=== Your objective ===
Set down each line of the data below exactly as it stands, dropping the pictures.

** Opening Records for the exercise block **

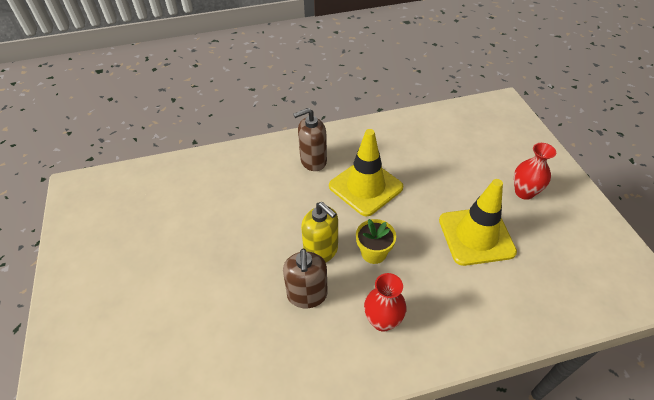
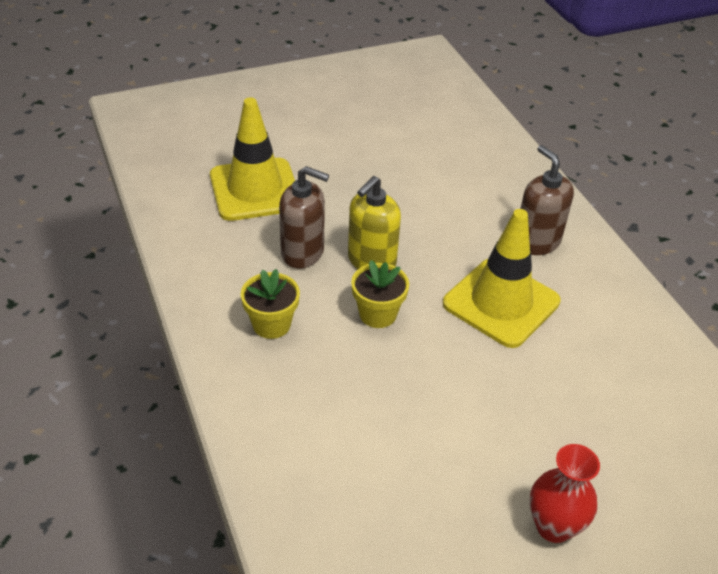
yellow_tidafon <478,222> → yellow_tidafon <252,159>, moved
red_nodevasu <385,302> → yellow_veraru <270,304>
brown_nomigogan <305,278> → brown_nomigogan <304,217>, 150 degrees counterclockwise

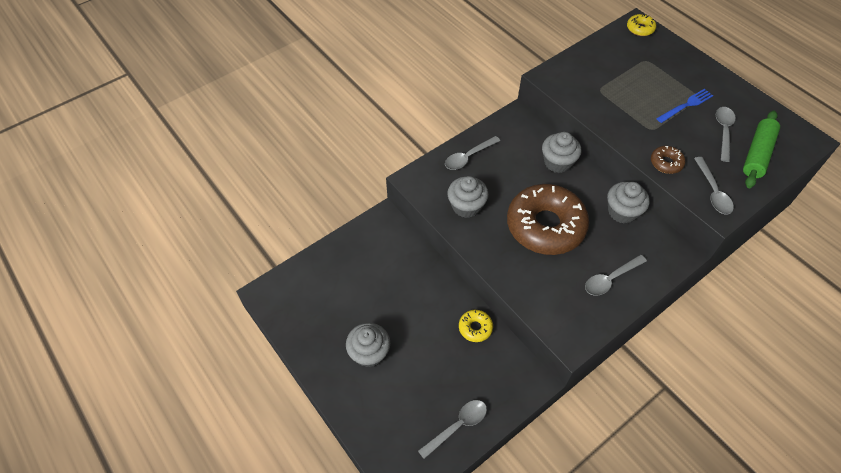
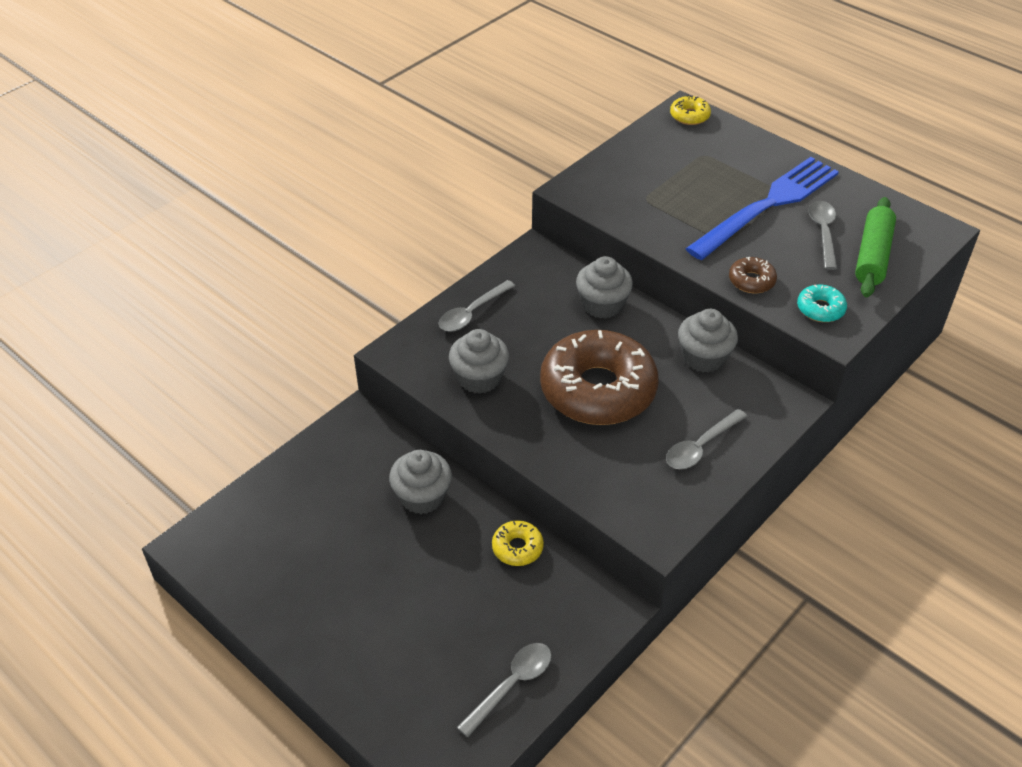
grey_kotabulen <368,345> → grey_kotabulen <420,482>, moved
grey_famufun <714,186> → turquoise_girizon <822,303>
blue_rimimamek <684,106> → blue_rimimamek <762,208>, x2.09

** Closing Records for the exercise block **

=== Solution to this problem ===
yellow_tidafon <478,222> → yellow_tidafon <252,159>, moved
red_nodevasu <385,302> → yellow_veraru <270,304>
brown_nomigogan <305,278> → brown_nomigogan <304,217>, 150 degrees counterclockwise

grey_kotabulen <368,345> → grey_kotabulen <420,482>, moved
grey_famufun <714,186> → turquoise_girizon <822,303>
blue_rimimamek <684,106> → blue_rimimamek <762,208>, x2.09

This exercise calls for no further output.